» How to complete this task
Find every line in the records below that contains the word "degrees", and copy each such line.

-=-=-=-=-

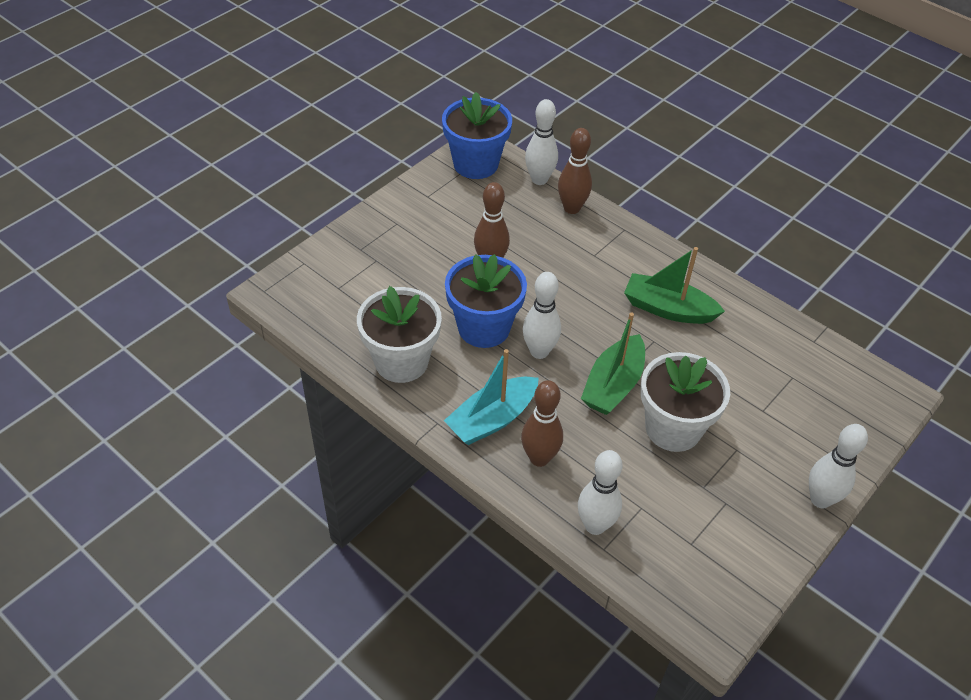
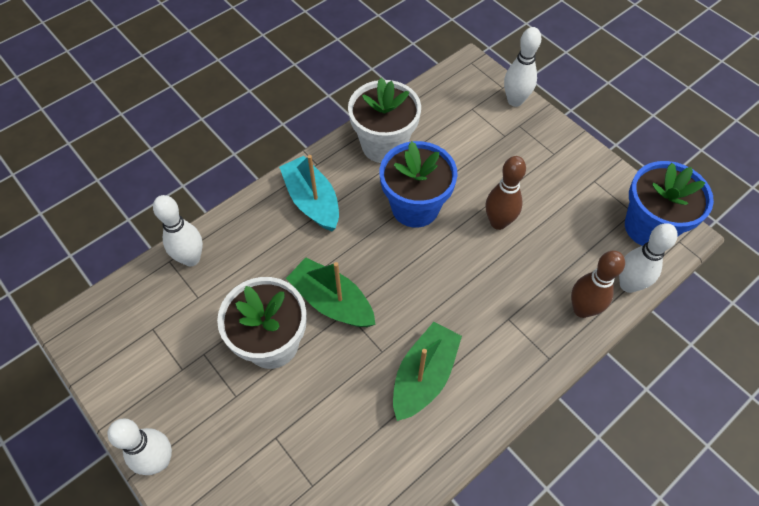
camera: 100 degrees right, 10 degrees up
(539, 351) = (381, 247): white bowling pin -> white bowling pin (515, 101)
(539, 458) = (265, 229): brown bowling pin -> none

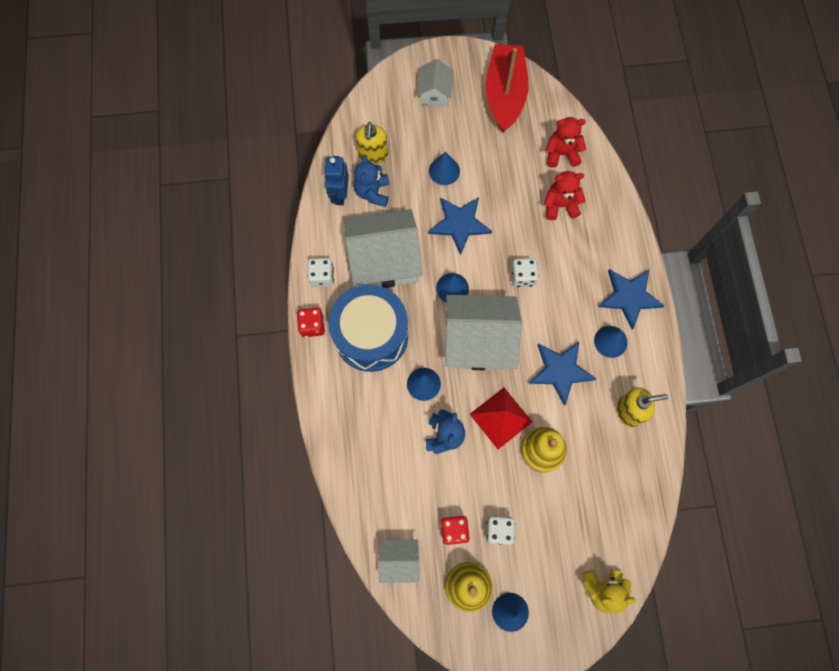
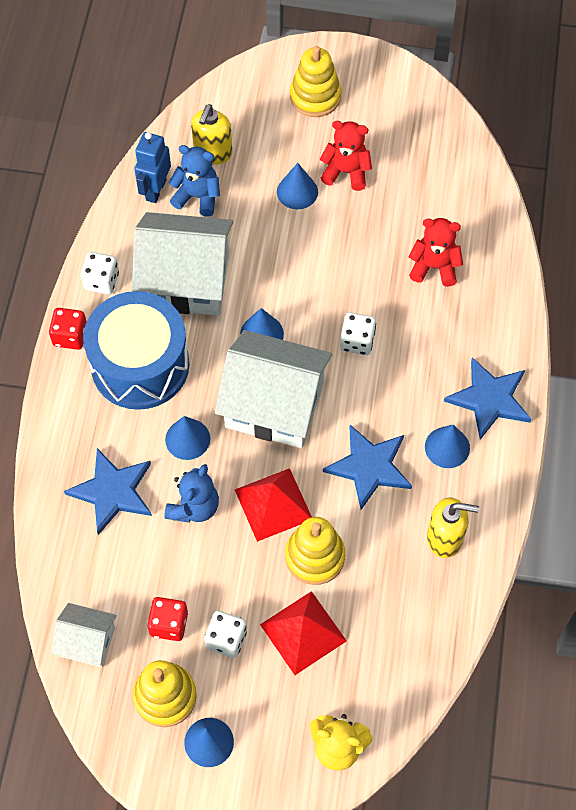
camera: 15 degrees right, 10 degrees down
(372, 192) = (198, 197): blue teddy bear -> blue teddy bear turned 90 degrees clockwise
(434, 93) = (315, 97): white house -> yellow stacking toy
(459, 224) = (296, 259): blue star -> blue star (112, 492)
(504, 94) = (405, 118): red boat -> none
(551, 510) = (303, 632): none -> red pyramid
(561, 153) = (456, 205): red teddy bear -> red teddy bear (346, 172)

-=-=-=-=-

» Task answer
camera: 100 degrees right, 10 degrees up
camera: 15 degrees right, 10 degrees down
(372, 192) = (198, 197): blue teddy bear -> blue teddy bear turned 90 degrees clockwise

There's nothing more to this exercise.